▼▼▼

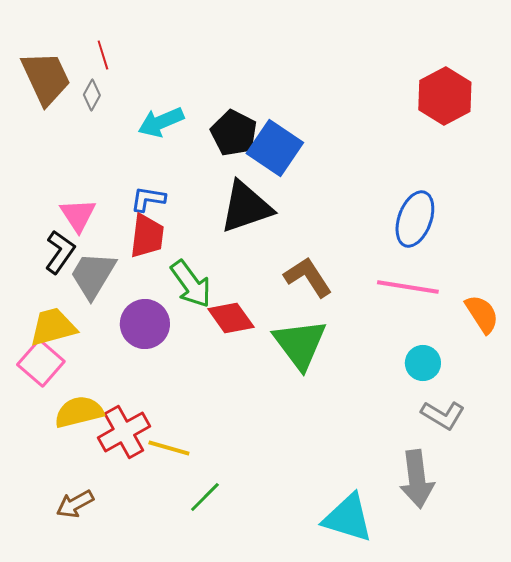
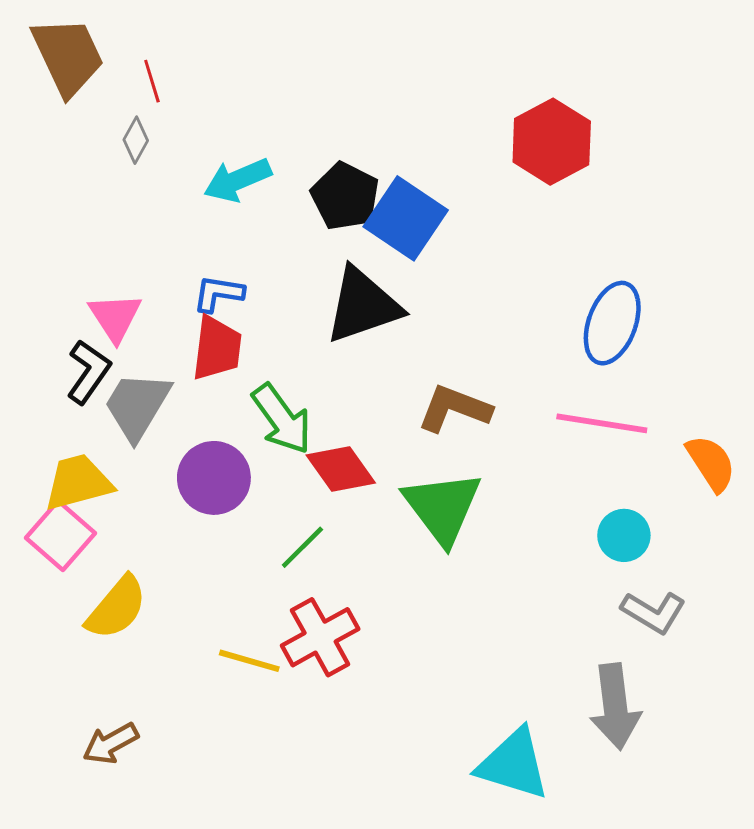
brown trapezoid: (46, 78) -> (68, 56), moved
red hexagon: (445, 96) -> (552, 142), moved
brown L-shape: (308, 277) -> (454, 409), turned -36
yellow semicircle: (79, 412) -> (117, 608), turned 144
red cross: (124, 432) -> (320, 637), moved
green line: (205, 497) -> (302, 547), moved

▲▲▲

Assignment: Except for the pictures, give the data again word for word.

Reply to the exercise:
brown trapezoid: (46, 78) -> (68, 56), moved
red hexagon: (445, 96) -> (552, 142), moved
brown L-shape: (308, 277) -> (454, 409), turned -36
yellow semicircle: (79, 412) -> (117, 608), turned 144
red cross: (124, 432) -> (320, 637), moved
green line: (205, 497) -> (302, 547), moved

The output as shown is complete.